Collected data entries
.....
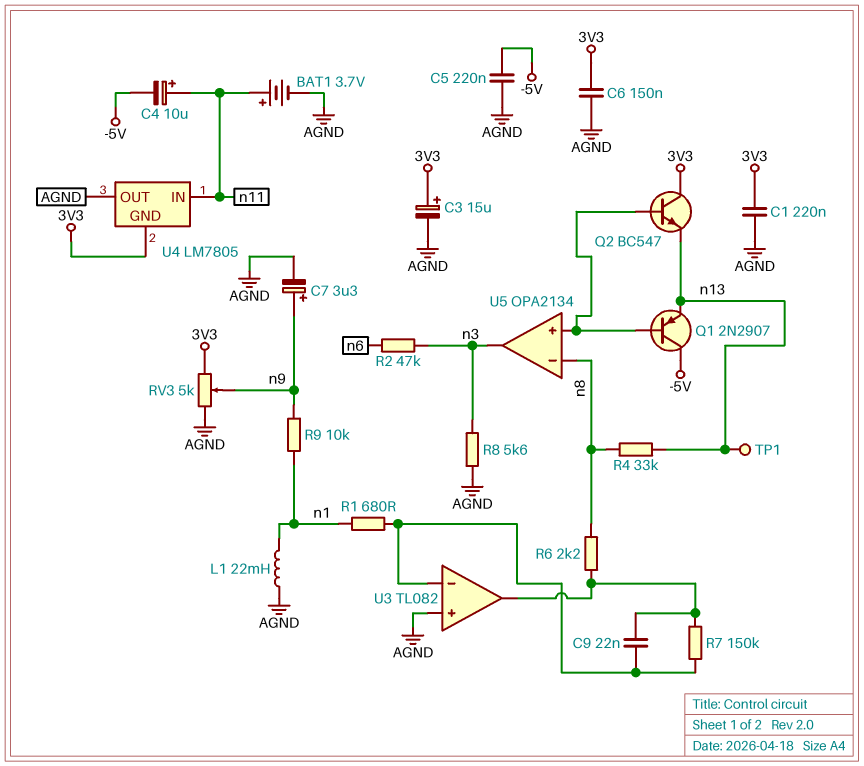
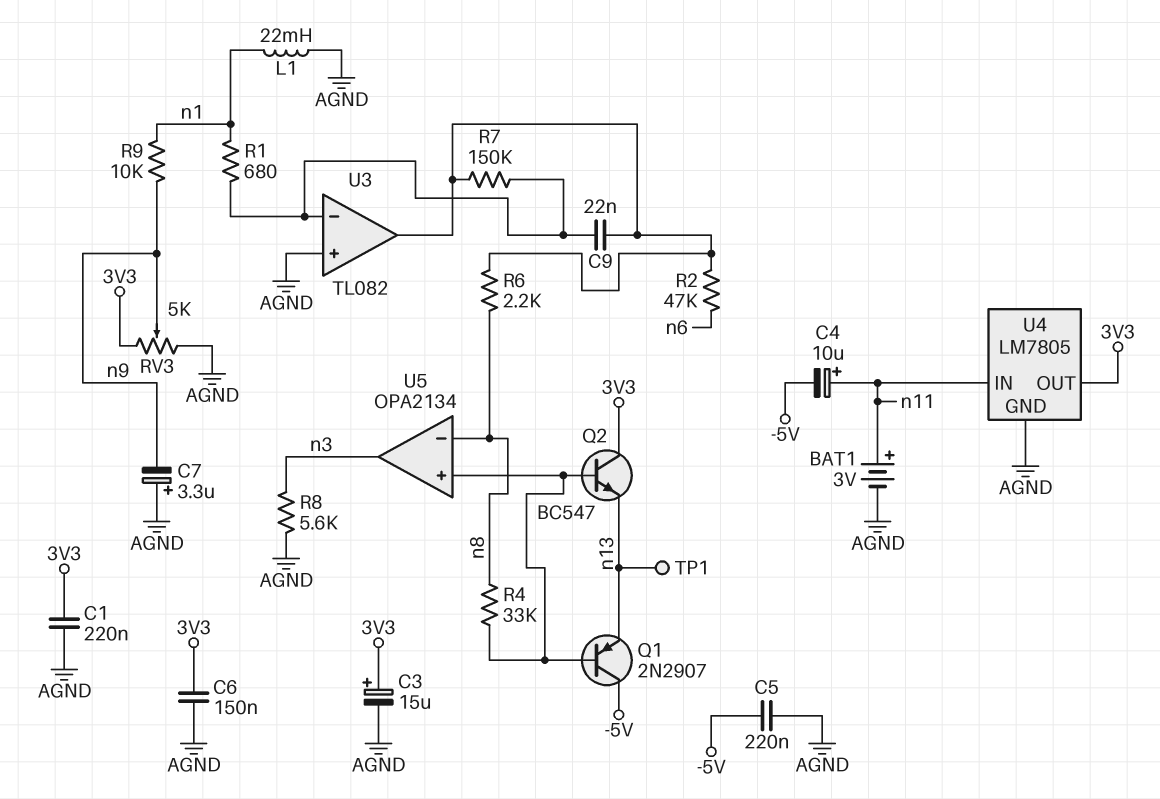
BAT1: 3.7V (plus n11, minus AGND) -> 3V (plus n11, minus AGND)
C7: 3.3uF (plus n9, minus AGND) -> 3.3uF (plus AGND, minus n9)
R2: 47k (n3, n6) -> 47k (U3/out, n6)
R4: 33k (n8, n13) -> 33k (U5/in+, n8)
U4 pin GND: 3V3 -> AGND
U4 pin OUT: AGND -> 3V3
.....
[PROBLEM]
Report back each line of the entries that holds the string "minus".

[YOUR SOLUTION]
BAT1: 3.7V (plus n11, minus AGND) -> 3V (plus n11, minus AGND)
C7: 3.3uF (plus n9, minus AGND) -> 3.3uF (plus AGND, minus n9)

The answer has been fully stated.